===== Given data
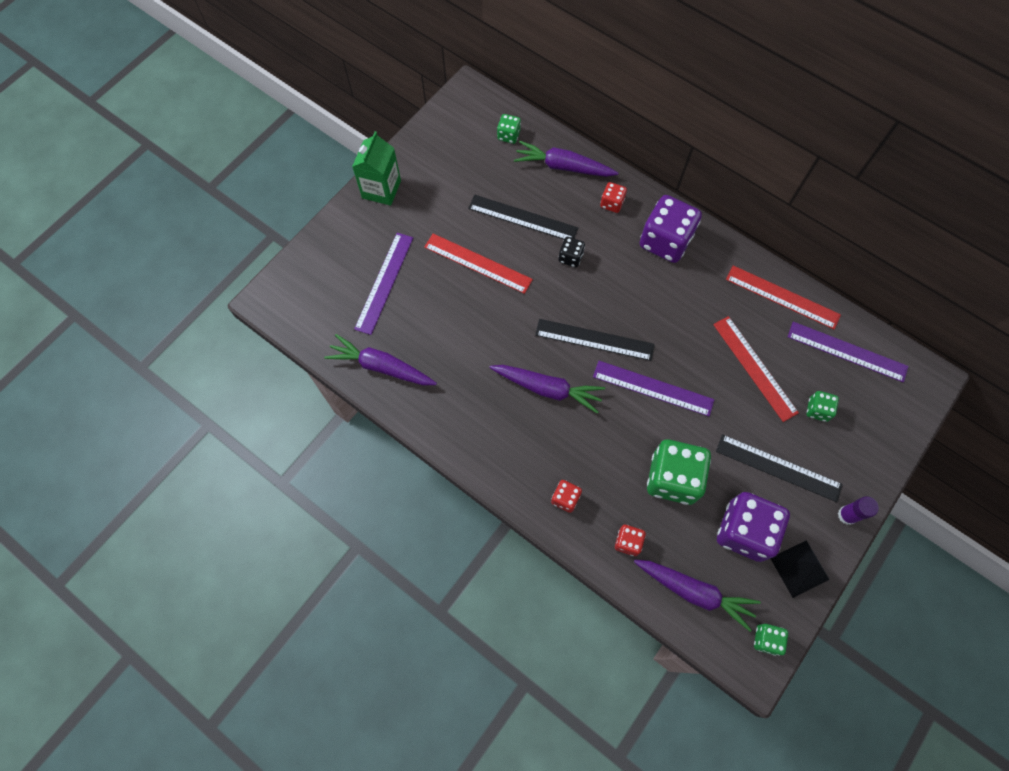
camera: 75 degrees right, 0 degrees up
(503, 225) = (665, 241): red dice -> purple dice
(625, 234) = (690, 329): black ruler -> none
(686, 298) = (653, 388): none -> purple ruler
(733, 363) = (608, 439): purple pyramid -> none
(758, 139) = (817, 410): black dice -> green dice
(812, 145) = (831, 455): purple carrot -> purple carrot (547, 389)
==========
Problem details: Repeat each record verbatim, pictures excluded.

Response:
camera: 75 degrees right, 0 degrees up
(503, 225) = (665, 241): red dice -> purple dice
(625, 234) = (690, 329): black ruler -> none
(686, 298) = (653, 388): none -> purple ruler
(733, 363) = (608, 439): purple pyramid -> none
(758, 139) = (817, 410): black dice -> green dice
(812, 145) = (831, 455): purple carrot -> purple carrot (547, 389)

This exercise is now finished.